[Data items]
-- -- --
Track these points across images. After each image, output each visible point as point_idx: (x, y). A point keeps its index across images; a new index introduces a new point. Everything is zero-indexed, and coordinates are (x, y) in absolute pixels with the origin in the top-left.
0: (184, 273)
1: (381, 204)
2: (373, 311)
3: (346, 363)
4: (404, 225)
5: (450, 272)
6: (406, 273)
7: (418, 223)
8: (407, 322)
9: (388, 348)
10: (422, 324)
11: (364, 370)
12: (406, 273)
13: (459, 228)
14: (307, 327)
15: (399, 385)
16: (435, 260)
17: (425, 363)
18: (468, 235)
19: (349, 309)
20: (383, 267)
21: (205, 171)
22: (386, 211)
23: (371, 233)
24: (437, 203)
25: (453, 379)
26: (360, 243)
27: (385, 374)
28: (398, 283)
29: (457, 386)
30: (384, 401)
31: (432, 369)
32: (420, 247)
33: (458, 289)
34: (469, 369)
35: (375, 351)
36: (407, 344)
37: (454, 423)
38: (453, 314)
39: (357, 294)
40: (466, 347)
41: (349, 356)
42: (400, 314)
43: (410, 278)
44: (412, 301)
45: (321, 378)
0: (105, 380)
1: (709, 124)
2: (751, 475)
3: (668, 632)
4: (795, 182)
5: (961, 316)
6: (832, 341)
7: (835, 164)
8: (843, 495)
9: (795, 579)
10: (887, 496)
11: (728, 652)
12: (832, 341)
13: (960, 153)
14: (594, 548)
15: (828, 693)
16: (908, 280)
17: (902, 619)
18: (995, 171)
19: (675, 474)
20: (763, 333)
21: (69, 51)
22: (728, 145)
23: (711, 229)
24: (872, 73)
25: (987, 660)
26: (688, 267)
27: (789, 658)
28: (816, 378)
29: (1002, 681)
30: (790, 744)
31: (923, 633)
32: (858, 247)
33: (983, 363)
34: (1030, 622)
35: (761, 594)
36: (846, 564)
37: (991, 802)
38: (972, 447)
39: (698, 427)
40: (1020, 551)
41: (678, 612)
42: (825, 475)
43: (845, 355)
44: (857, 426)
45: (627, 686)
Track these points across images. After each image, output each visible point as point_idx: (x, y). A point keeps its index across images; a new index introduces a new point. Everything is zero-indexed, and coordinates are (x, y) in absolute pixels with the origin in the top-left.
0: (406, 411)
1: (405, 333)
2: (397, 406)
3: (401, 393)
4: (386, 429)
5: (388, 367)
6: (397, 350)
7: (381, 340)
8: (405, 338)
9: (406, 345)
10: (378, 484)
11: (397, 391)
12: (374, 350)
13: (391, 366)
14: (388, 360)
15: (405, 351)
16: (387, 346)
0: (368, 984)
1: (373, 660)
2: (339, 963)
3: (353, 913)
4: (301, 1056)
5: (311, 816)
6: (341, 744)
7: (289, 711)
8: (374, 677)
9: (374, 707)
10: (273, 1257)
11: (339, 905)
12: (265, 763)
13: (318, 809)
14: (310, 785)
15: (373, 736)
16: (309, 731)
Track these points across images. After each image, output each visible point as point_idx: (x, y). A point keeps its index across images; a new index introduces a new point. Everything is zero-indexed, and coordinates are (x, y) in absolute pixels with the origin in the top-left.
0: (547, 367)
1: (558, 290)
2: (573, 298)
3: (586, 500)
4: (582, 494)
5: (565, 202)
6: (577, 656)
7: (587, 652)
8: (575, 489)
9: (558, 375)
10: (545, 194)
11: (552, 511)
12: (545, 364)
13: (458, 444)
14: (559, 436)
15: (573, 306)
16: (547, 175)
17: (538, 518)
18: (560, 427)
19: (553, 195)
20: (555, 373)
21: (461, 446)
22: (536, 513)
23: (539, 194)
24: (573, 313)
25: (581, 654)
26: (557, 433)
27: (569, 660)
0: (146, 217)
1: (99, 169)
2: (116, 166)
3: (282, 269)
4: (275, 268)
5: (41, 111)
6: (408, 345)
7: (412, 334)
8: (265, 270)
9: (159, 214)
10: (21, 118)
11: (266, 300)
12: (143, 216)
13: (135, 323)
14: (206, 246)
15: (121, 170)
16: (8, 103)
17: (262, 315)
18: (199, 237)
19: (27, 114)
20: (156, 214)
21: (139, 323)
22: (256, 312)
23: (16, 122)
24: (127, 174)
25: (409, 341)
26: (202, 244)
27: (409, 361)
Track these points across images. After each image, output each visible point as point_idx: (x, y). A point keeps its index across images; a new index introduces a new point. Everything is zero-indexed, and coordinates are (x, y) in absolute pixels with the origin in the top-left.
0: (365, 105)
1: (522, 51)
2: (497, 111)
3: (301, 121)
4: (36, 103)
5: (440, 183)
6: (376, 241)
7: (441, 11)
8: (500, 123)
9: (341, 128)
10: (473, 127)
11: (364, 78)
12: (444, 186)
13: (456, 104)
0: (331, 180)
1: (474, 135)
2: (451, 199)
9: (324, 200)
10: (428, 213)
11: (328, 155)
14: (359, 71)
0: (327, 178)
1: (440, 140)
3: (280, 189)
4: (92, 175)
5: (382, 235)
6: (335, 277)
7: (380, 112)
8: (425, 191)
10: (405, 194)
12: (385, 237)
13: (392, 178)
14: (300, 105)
-- -- --
Arrange the data above as a JSON list of strings, one string per line and no entries for blank lines.

[
  "Track these points across images. After each image, output each visible point as point_idx: (x, y). A point keeps its index across images; a new index introduces a new point. Everything is zero-indexed, and coordinates are (x, y) in absolute pixels with the origin in the top-left.",
  "0: (184, 273)",
  "1: (381, 204)",
  "2: (373, 311)",
  "3: (346, 363)",
  "4: (404, 225)",
  "5: (450, 272)",
  "6: (406, 273)",
  "7: (418, 223)",
  "8: (407, 322)",
  "9: (388, 348)",
  "10: (422, 324)",
  "11: (364, 370)",
  "12: (406, 273)",
  "13: (459, 228)",
  "14: (307, 327)",
  "15: (399, 385)",
  "16: (435, 260)",
  "17: (425, 363)",
  "18: (468, 235)",
  "19: (349, 309)",
  "20: (383, 267)",
  "21: (205, 171)",
  "22: (386, 211)",
  "23: (371, 233)",
  "24: (437, 203)",
  "25: (453, 379)",
  "26: (360, 243)",
  "27: (385, 374)",
  "28: (398, 283)",
  "29: (457, 386)",
  "30: (384, 401)",
  "31: (432, 369)",
  "32: (420, 247)",
  "33: (458, 289)",
  "34: (469, 369)",
  "35: (375, 351)",
  "36: (407, 344)",
  "37: (454, 423)",
  "38: (453, 314)",
  "39: (357, 294)",
  "40: (466, 347)",
  "41: (349, 356)",
  "42: (400, 314)",
  "43: (410, 278)",
  "44: (412, 301)",
  "45: (321, 378)",
  "0: (105, 380)",
  "1: (709, 124)",
  "2: (751, 475)",
  "3: (668, 632)",
  "4: (795, 182)",
  "5: (961, 316)",
  "6: (832, 341)",
  "7: (835, 164)",
  "8: (843, 495)",
  "9: (795, 579)",
  "10: (887, 496)",
  "11: (728, 652)",
  "12: (832, 341)",
  "13: (960, 153)",
  "14: (594, 548)",
  "15: (828, 693)",
  "16: (908, 280)",
  "17: (902, 619)",
  "18: (995, 171)",
  "19: (675, 474)",
  "20: (763, 333)",
  "21: (69, 51)",
  "22: (728, 145)",
  "23: (711, 229)",
  "24: (872, 73)",
  "25: (987, 660)",
  "26: (688, 267)",
  "27: (789, 658)",
  "28: (816, 378)",
  "29: (1002, 681)",
  "30: (790, 744)",
  "31: (923, 633)",
  "32: (858, 247)",
  "33: (983, 363)",
  "34: (1030, 622)",
  "35: (761, 594)",
  "36: (846, 564)",
  "37: (991, 802)",
  "38: (972, 447)",
  "39: (698, 427)",
  "40: (1020, 551)",
  "41: (678, 612)",
  "42: (825, 475)",
  "43: (845, 355)",
  "44: (857, 426)",
  "45: (627, 686)",
  "Track these points across images. After each image, output each visible point as point_idx: (x, y). A point keeps its index across images; a new index introduces a new point. Everything is zero-indexed, and coordinates are (x, y) in absolute pixels with the origin in the top-left.",
  "0: (406, 411)",
  "1: (405, 333)",
  "2: (397, 406)",
  "3: (401, 393)",
  "4: (386, 429)",
  "5: (388, 367)",
  "6: (397, 350)",
  "7: (381, 340)",
  "8: (405, 338)",
  "9: (406, 345)",
  "10: (378, 484)",
  "11: (397, 391)",
  "12: (374, 350)",
  "13: (391, 366)",
  "14: (388, 360)",
  "15: (405, 351)",
  "16: (387, 346)",
  "0: (368, 984)",
  "1: (373, 660)",
  "2: (339, 963)",
  "3: (353, 913)",
  "4: (301, 1056)",
  "5: (311, 816)",
  "6: (341, 744)",
  "7: (289, 711)",
  "8: (374, 677)",
  "9: (374, 707)",
  "10: (273, 1257)",
  "11: (339, 905)",
  "12: (265, 763)",
  "13: (318, 809)",
  "14: (310, 785)",
  "15: (373, 736)",
  "16: (309, 731)",
  "Track these points across images. After each image, output each visible point as point_idx: (x, y). A point keeps its index across images; a new index introduces a new point. Everything is zero-indexed, and coordinates are (x, y) in absolute pixels with the origin in the top-left.",
  "0: (547, 367)",
  "1: (558, 290)",
  "2: (573, 298)",
  "3: (586, 500)",
  "4: (582, 494)",
  "5: (565, 202)",
  "6: (577, 656)",
  "7: (587, 652)",
  "8: (575, 489)",
  "9: (558, 375)",
  "10: (545, 194)",
  "11: (552, 511)",
  "12: (545, 364)",
  "13: (458, 444)",
  "14: (559, 436)",
  "15: (573, 306)",
  "16: (547, 175)",
  "17: (538, 518)",
  "18: (560, 427)",
  "19: (553, 195)",
  "20: (555, 373)",
  "21: (461, 446)",
  "22: (536, 513)",
  "23: (539, 194)",
  "24: (573, 313)",
  "25: (581, 654)",
  "26: (557, 433)",
  "27: (569, 660)",
  "0: (146, 217)",
  "1: (99, 169)",
  "2: (116, 166)",
  "3: (282, 269)",
  "4: (275, 268)",
  "5: (41, 111)",
  "6: (408, 345)",
  "7: (412, 334)",
  "8: (265, 270)",
  "9: (159, 214)",
  "10: (21, 118)",
  "11: (266, 300)",
  "12: (143, 216)",
  "13: (135, 323)",
  "14: (206, 246)",
  "15: (121, 170)",
  "16: (8, 103)",
  "17: (262, 315)",
  "18: (199, 237)",
  "19: (27, 114)",
  "20: (156, 214)",
  "21: (139, 323)",
  "22: (256, 312)",
  "23: (16, 122)",
  "24: (127, 174)",
  "25: (409, 341)",
  "26: (202, 244)",
  "27: (409, 361)",
  "Track these points across images. After each image, output each visible point as point_idx: (x, y). A point keeps its index across images; a new index introduces a new point. Everything is zero-indexed, and coordinates are (x, y) in absolute pixels with the origin in the top-left.",
  "0: (365, 105)",
  "1: (522, 51)",
  "2: (497, 111)",
  "3: (301, 121)",
  "4: (36, 103)",
  "5: (440, 183)",
  "6: (376, 241)",
  "7: (441, 11)",
  "8: (500, 123)",
  "9: (341, 128)",
  "10: (473, 127)",
  "11: (364, 78)",
  "12: (444, 186)",
  "13: (456, 104)",
  "0: (331, 180)",
  "1: (474, 135)",
  "2: (451, 199)",
  "9: (324, 200)",
  "10: (428, 213)",
  "11: (328, 155)",
  "14: (359, 71)",
  "0: (327, 178)",
  "1: (440, 140)",
  "3: (280, 189)",
  "4: (92, 175)",
  "5: (382, 235)",
  "6: (335, 277)",
  "7: (380, 112)",
  "8: (425, 191)",
  "10: (405, 194)",
  "12: (385, 237)",
  "13: (392, 178)",
  "14: (300, 105)"
]